# Task to complete
The answer must be an exact copy of the lines from the one with "R2: 56k (N001, N002) -> 10k (N001, N002)" to the last line of the entries below, both included, and must contain no pictures.

# Provided data

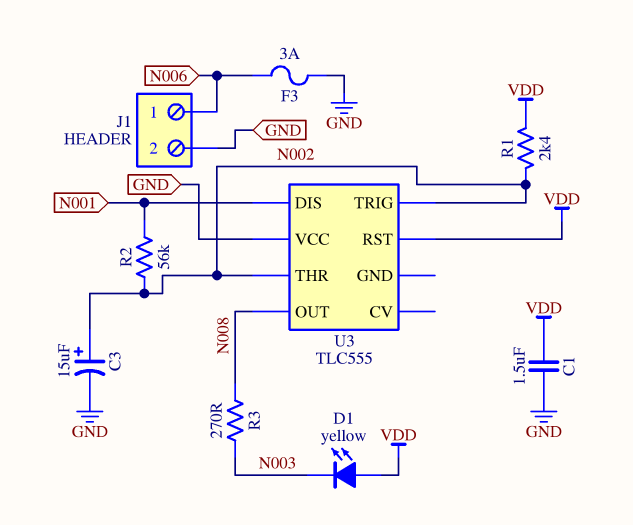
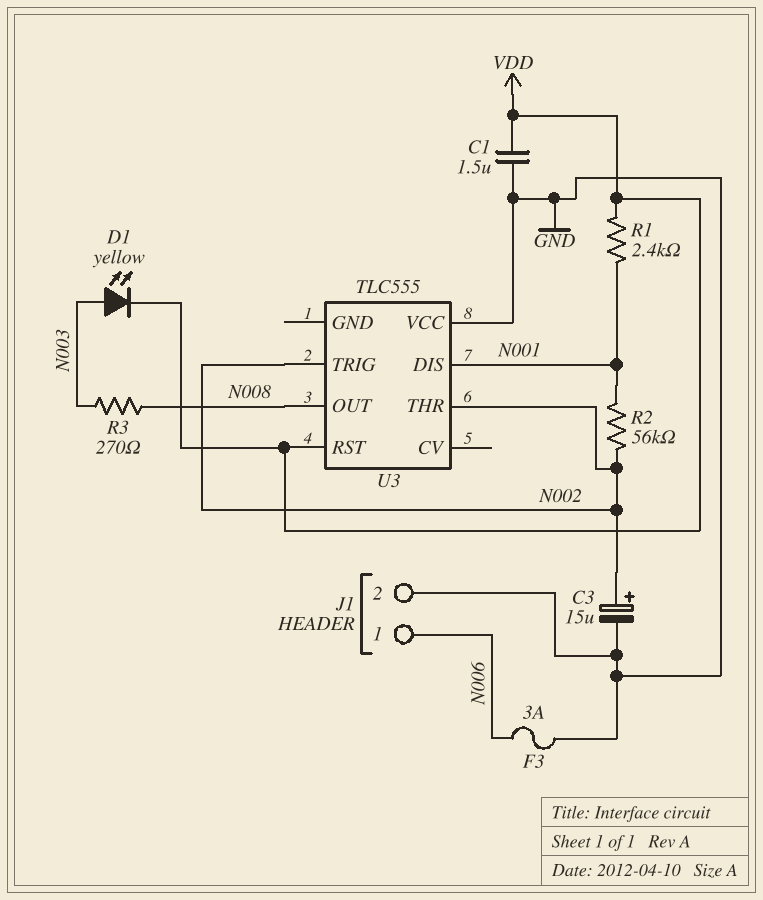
D1: LED yellow (A VDD, K N003) -> LED yellow (A N003, K VDD)
R1: 2.4k (N002, VDD) -> 2.4k (N001, VDD)

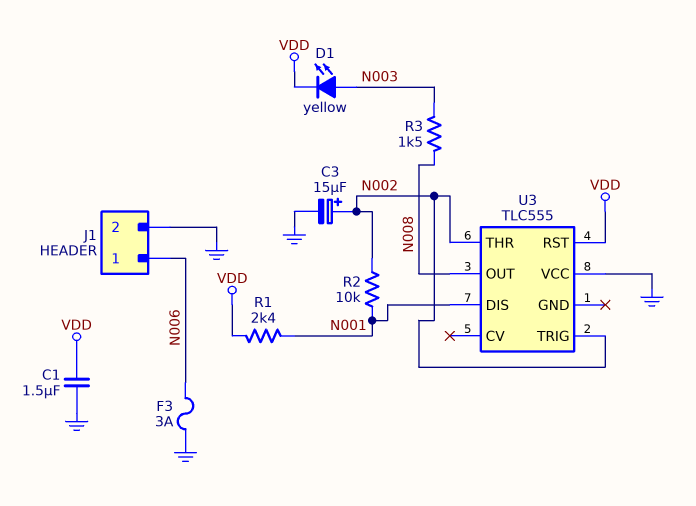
R2: 56k (N001, N002) -> 10k (N001, N002)
R3: 270 (N003, N008) -> 1.5k (N003, N008)

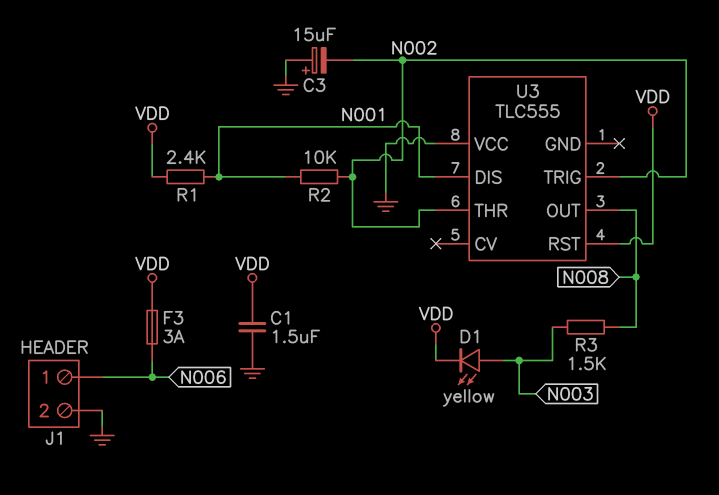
C3: 15uF (plus N002, minus GND) -> 15uF (plus GND, minus N002)
F3: 3A (GND, N006) -> 3A (N006, VDD)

# Result of this exercise
R2: 56k (N001, N002) -> 10k (N001, N002)
R3: 270 (N003, N008) -> 1.5k (N003, N008)

C3: 15uF (plus N002, minus GND) -> 15uF (plus GND, minus N002)
F3: 3A (GND, N006) -> 3A (N006, VDD)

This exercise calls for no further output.